Work task ▸ In your copy, each line below is repeated exactly and no image appears.

[Detected change data]
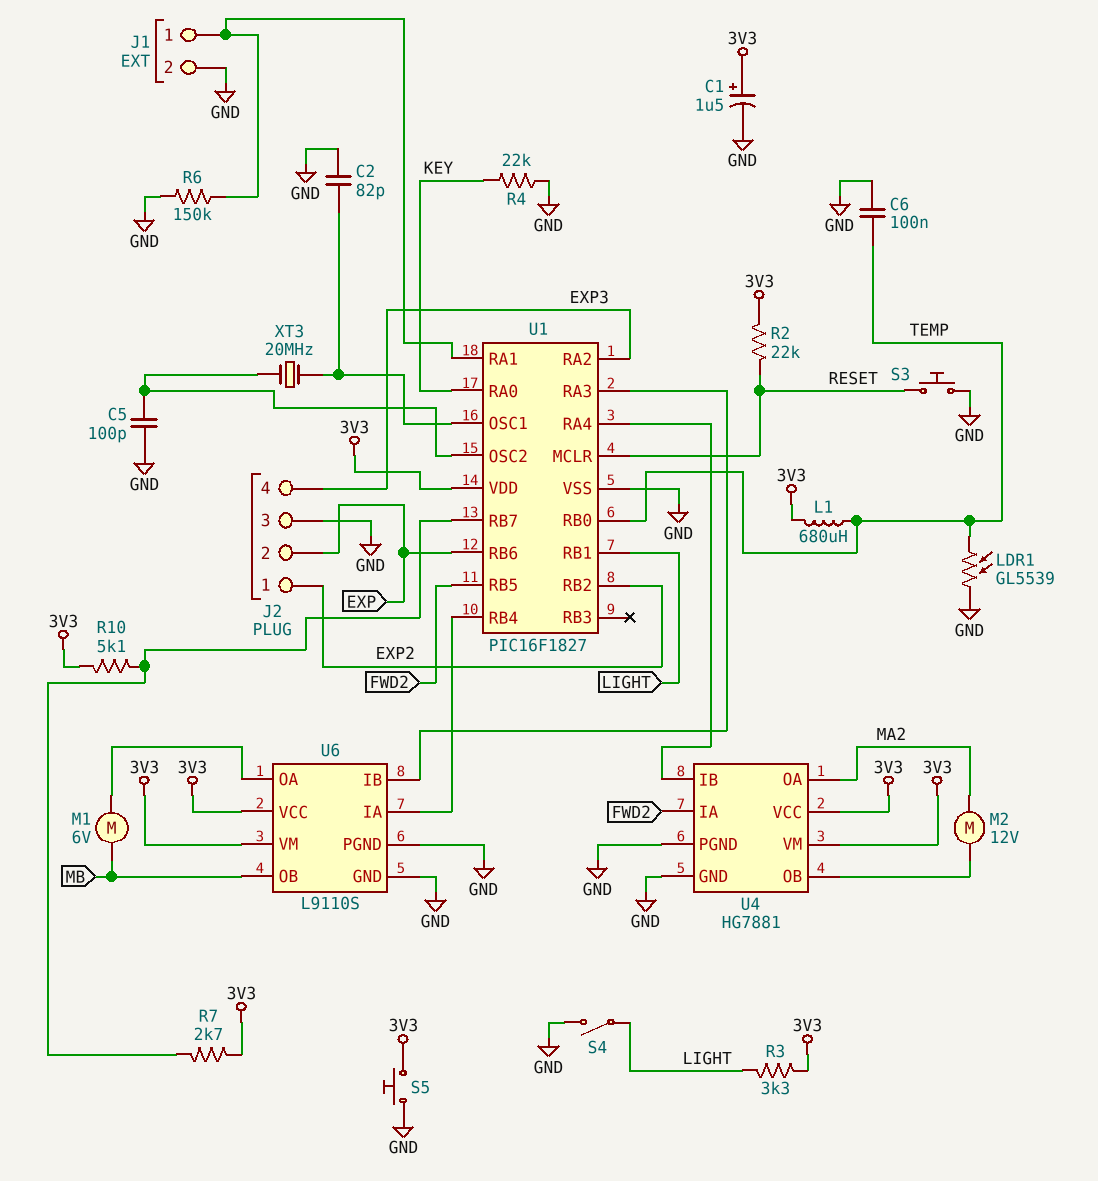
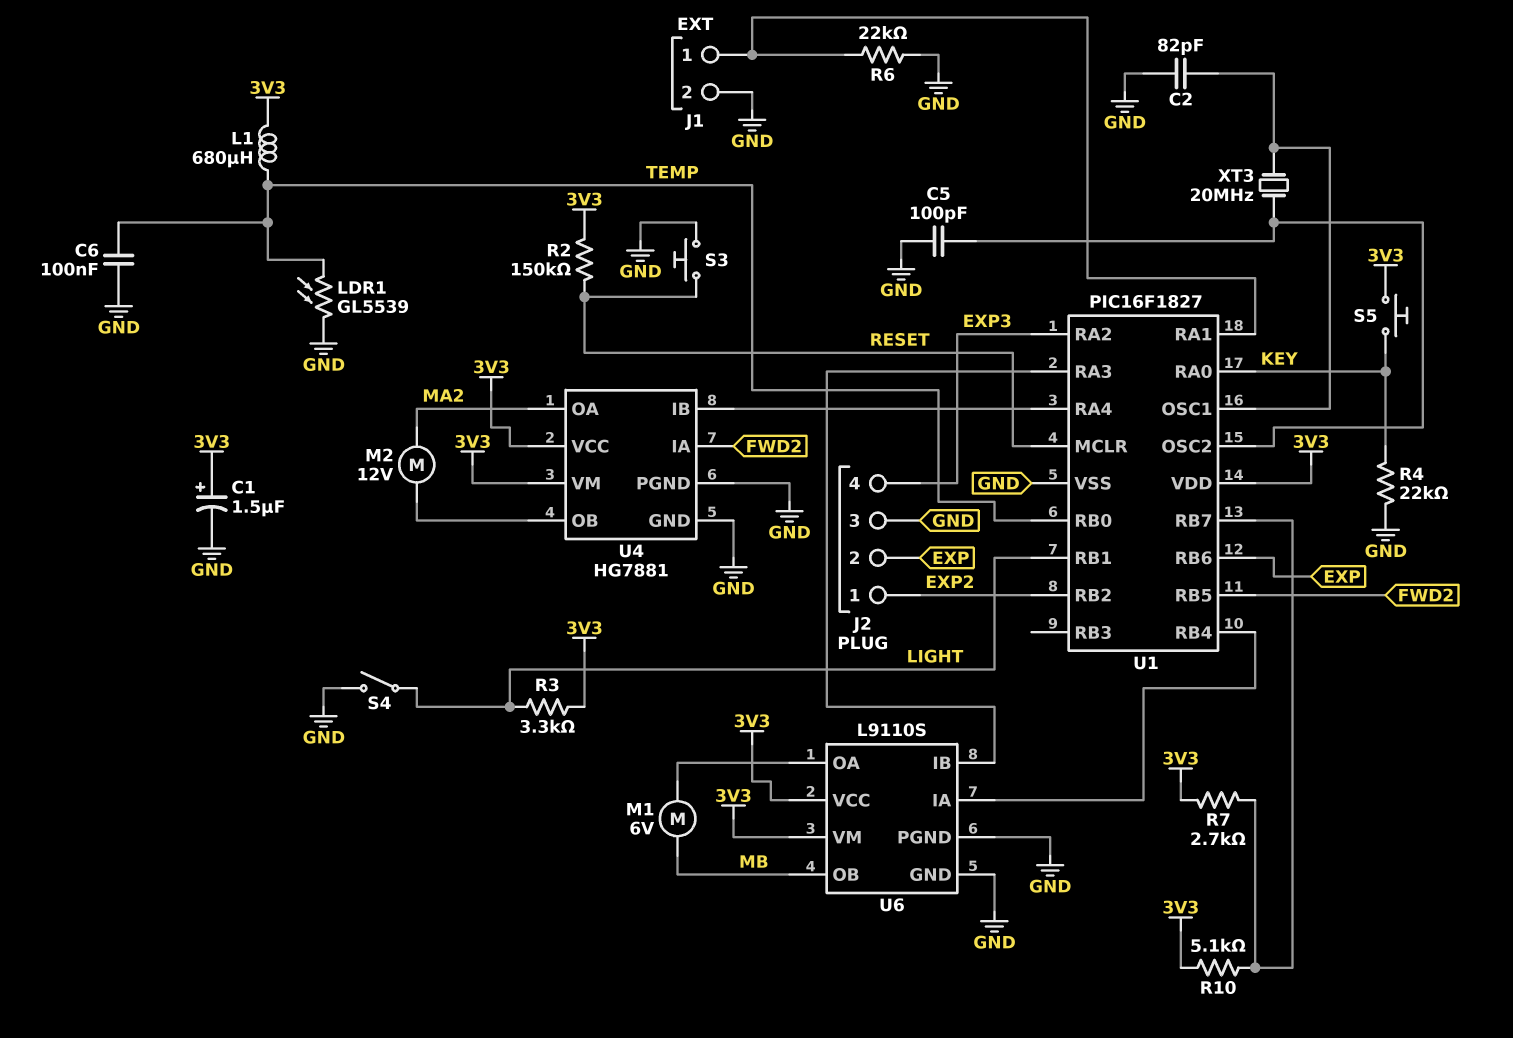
R2: 22k (3V3, RESET) -> 150k (3V3, RESET)
R6: 150k (GND, J1/1) -> 22k (GND, J1/1)
S5: button (3V3, GND) -> button (3V3, KEY)

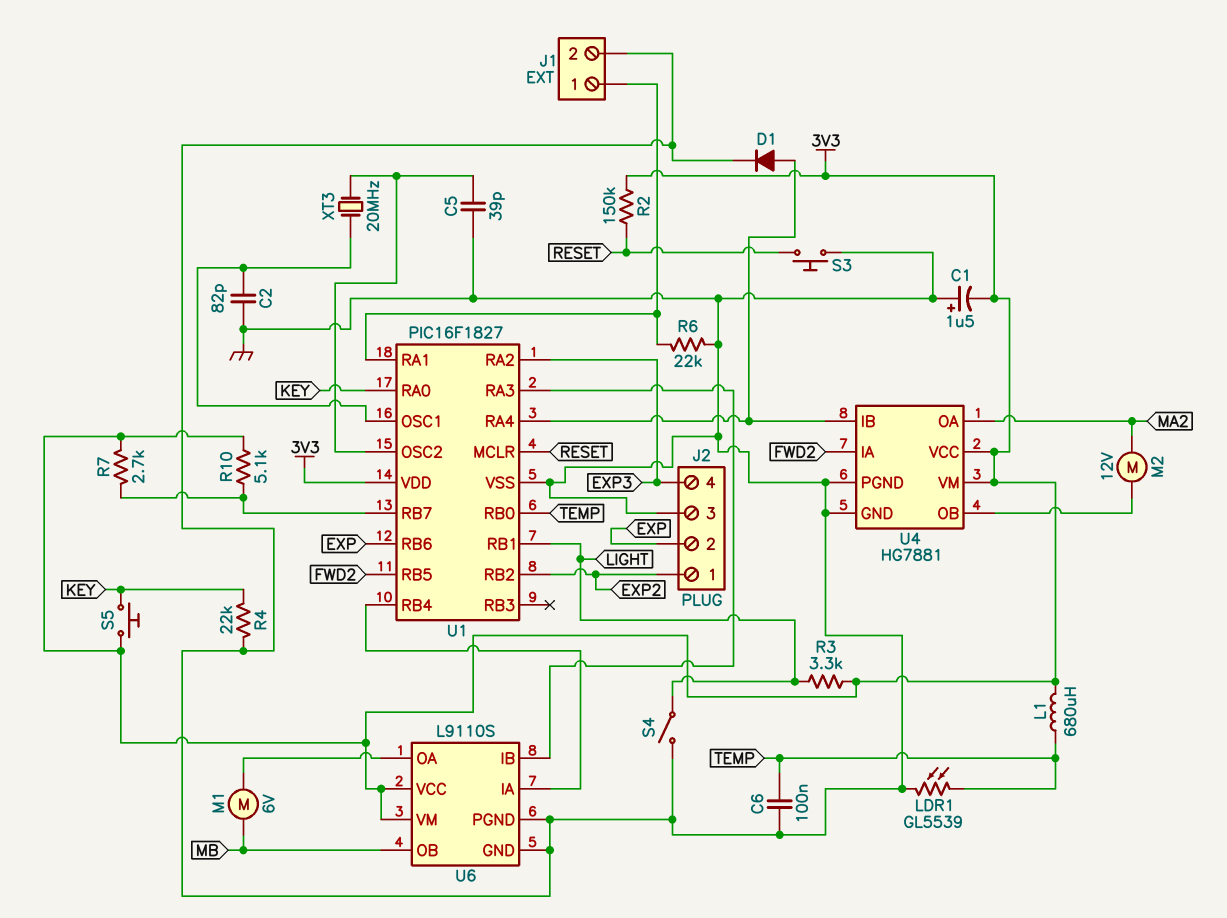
C1: 1.5uF (plus 3V3, minus GND) -> 1.5uF (plus GND, minus 3V3)
C5: 100pF (GND, U1/OSC2) -> 39pF (GND, U1/OSC2)
D1: none -> diode (A U1/RA4, K GND)

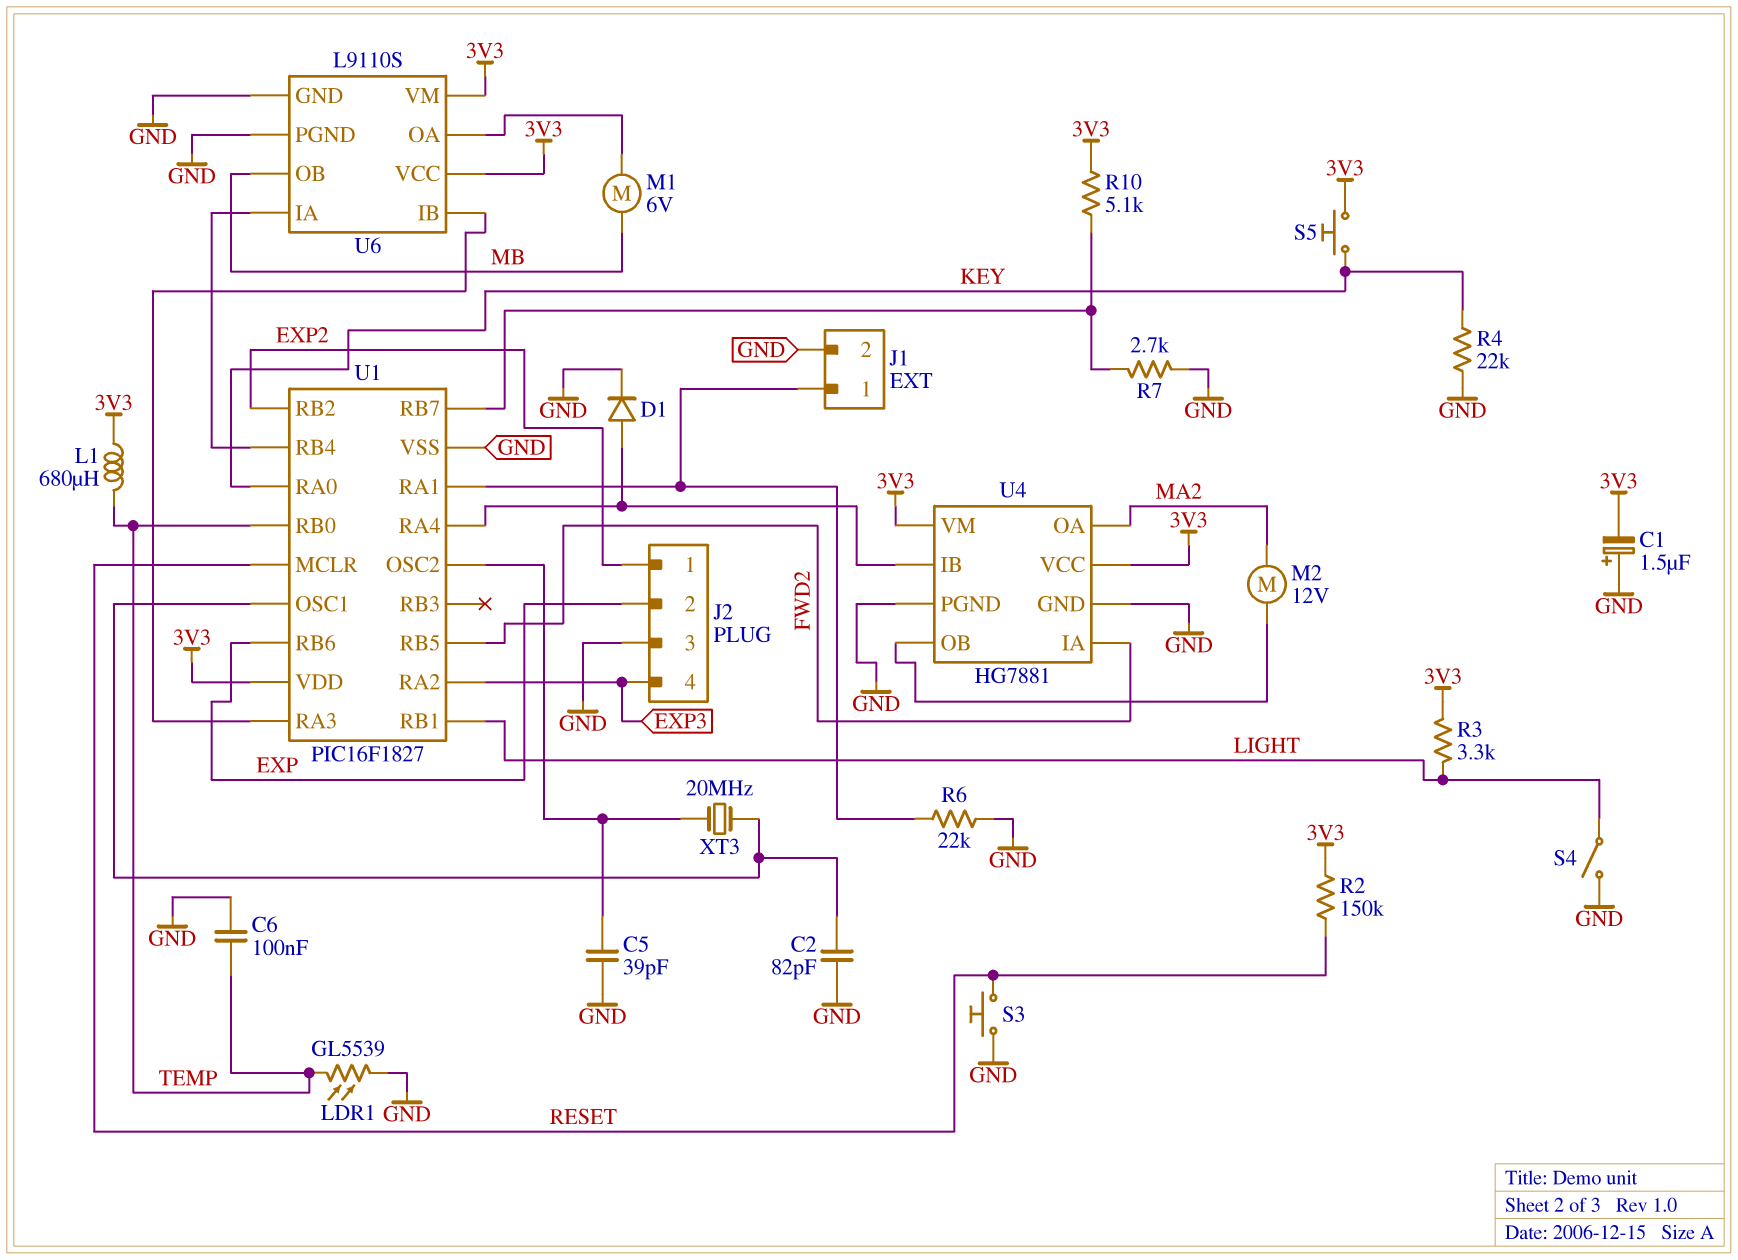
R7: 2.7k (3V3, U1/RB7) -> 2.7k (GND, U1/RB7)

Output below ▸
R2: 22k (3V3, RESET) -> 150k (3V3, RESET)
R6: 150k (GND, J1/1) -> 22k (GND, J1/1)
S5: button (3V3, GND) -> button (3V3, KEY)

C1: 1.5uF (plus 3V3, minus GND) -> 1.5uF (plus GND, minus 3V3)
C5: 100pF (GND, U1/OSC2) -> 39pF (GND, U1/OSC2)
D1: none -> diode (A U1/RA4, K GND)

R7: 2.7k (3V3, U1/RB7) -> 2.7k (GND, U1/RB7)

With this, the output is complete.